>>

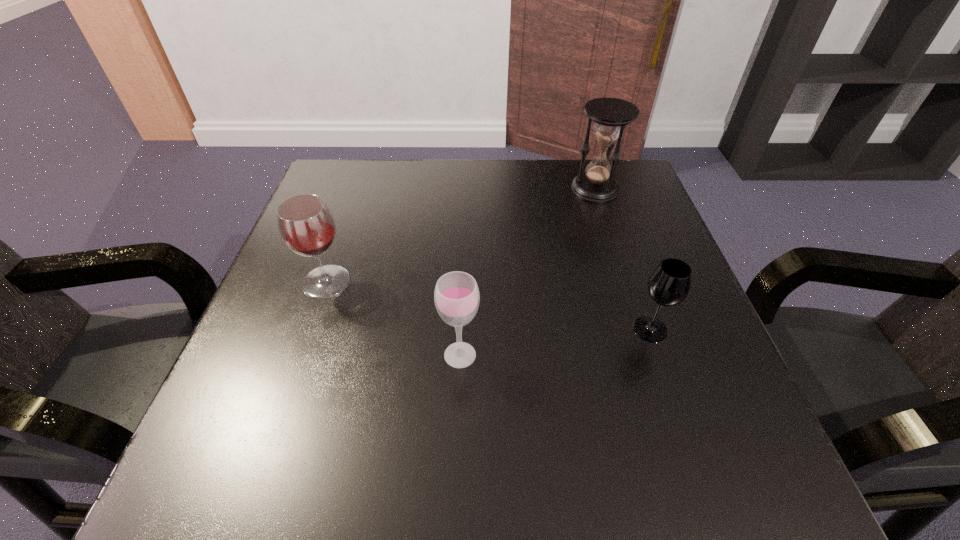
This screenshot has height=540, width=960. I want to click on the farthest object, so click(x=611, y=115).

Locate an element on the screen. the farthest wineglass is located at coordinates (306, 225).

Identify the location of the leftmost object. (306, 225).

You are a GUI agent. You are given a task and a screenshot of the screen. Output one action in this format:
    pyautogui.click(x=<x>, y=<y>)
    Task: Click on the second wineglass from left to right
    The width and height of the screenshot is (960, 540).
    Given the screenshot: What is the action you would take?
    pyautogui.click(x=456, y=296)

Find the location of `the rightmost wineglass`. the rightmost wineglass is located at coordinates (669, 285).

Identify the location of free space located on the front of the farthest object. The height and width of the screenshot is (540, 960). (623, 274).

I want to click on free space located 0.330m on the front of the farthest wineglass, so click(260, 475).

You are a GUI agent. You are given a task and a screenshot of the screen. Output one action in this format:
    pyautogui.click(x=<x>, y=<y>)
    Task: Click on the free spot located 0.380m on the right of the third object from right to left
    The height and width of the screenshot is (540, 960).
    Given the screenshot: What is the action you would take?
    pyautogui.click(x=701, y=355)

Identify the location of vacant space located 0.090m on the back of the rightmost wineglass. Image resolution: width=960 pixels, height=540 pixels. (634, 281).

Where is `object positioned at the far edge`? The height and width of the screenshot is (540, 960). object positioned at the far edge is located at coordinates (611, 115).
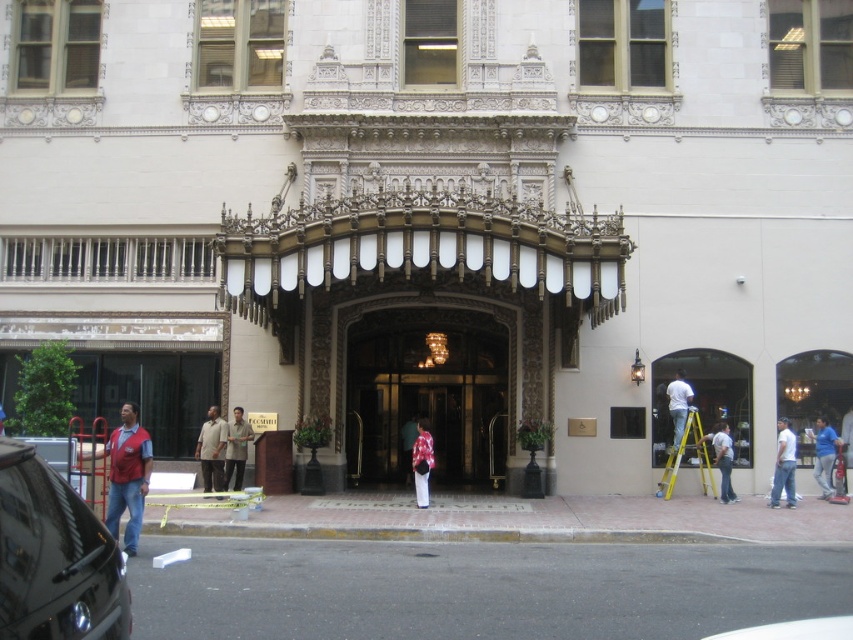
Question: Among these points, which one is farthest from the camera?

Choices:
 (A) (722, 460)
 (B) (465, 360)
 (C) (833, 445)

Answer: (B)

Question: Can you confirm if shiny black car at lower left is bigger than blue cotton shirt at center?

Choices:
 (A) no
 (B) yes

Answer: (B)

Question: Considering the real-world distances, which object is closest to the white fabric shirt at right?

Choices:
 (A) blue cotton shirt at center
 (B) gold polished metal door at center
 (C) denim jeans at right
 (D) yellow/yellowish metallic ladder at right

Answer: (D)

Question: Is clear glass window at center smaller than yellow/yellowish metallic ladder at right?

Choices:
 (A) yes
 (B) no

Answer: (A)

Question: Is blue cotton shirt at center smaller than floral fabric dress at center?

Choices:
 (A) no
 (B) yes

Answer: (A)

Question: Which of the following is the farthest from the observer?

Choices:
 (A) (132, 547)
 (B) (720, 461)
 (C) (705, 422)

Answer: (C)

<<
>>

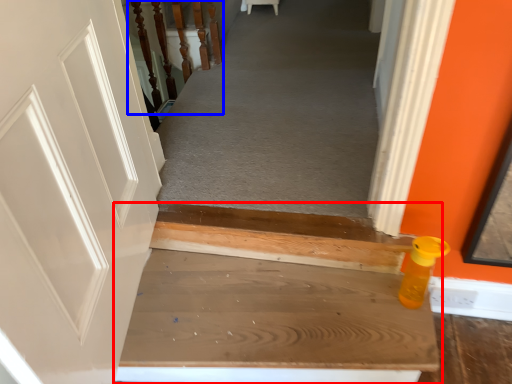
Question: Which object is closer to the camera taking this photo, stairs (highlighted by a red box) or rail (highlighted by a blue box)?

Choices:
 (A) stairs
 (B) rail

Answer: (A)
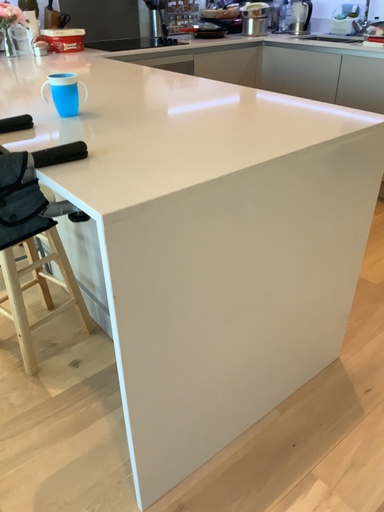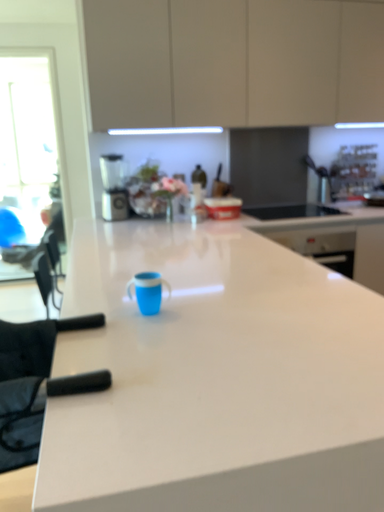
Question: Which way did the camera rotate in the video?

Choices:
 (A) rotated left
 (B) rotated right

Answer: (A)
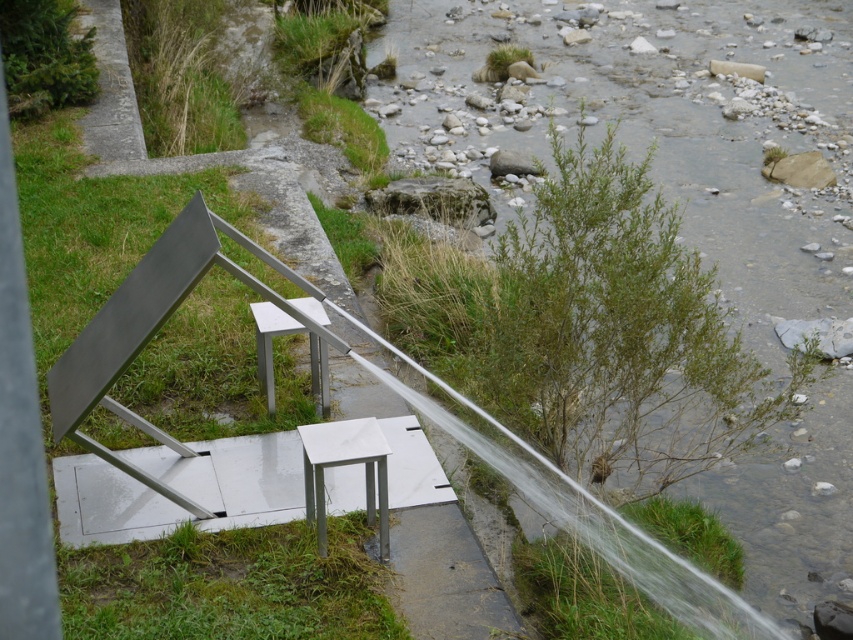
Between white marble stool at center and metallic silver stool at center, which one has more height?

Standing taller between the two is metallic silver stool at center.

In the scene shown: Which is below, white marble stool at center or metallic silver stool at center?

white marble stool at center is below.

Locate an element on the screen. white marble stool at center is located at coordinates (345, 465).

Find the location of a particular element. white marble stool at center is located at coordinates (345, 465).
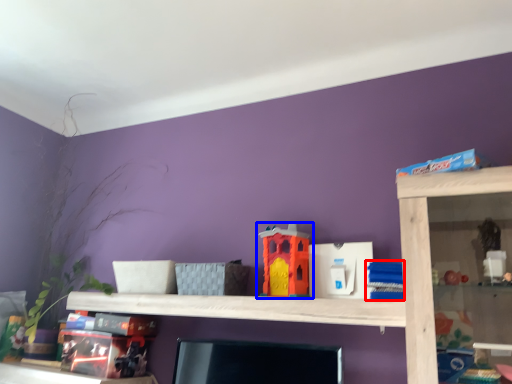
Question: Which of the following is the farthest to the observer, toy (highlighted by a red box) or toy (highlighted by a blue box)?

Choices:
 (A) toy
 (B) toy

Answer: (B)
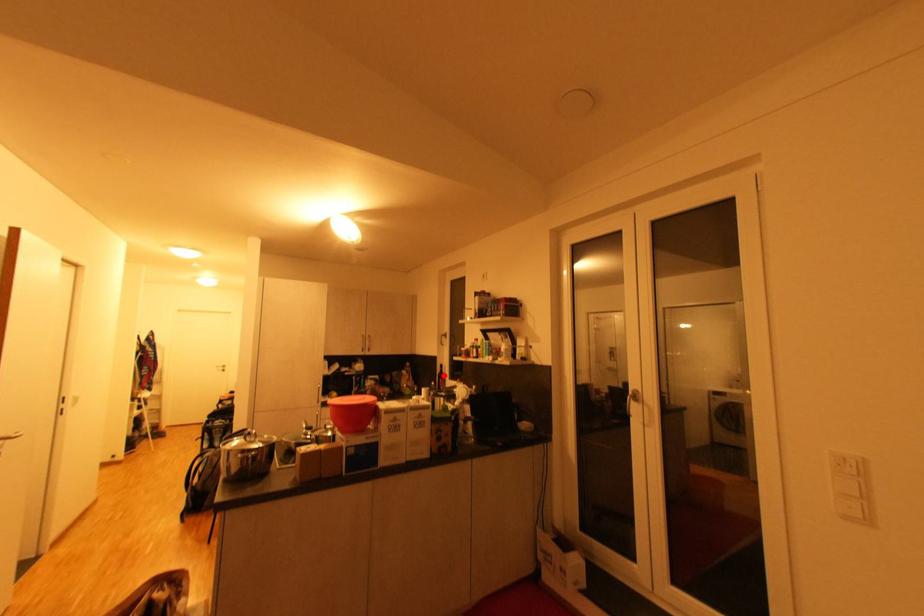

<<

From the data above, pull out each line that contains the word "fabric".

- **Task output**
Question: Considering the real-world distances, which object is closest to the white fabric shirt at right?
Question: Is blue cotton shirt at center smaller than floral fabric dress at center?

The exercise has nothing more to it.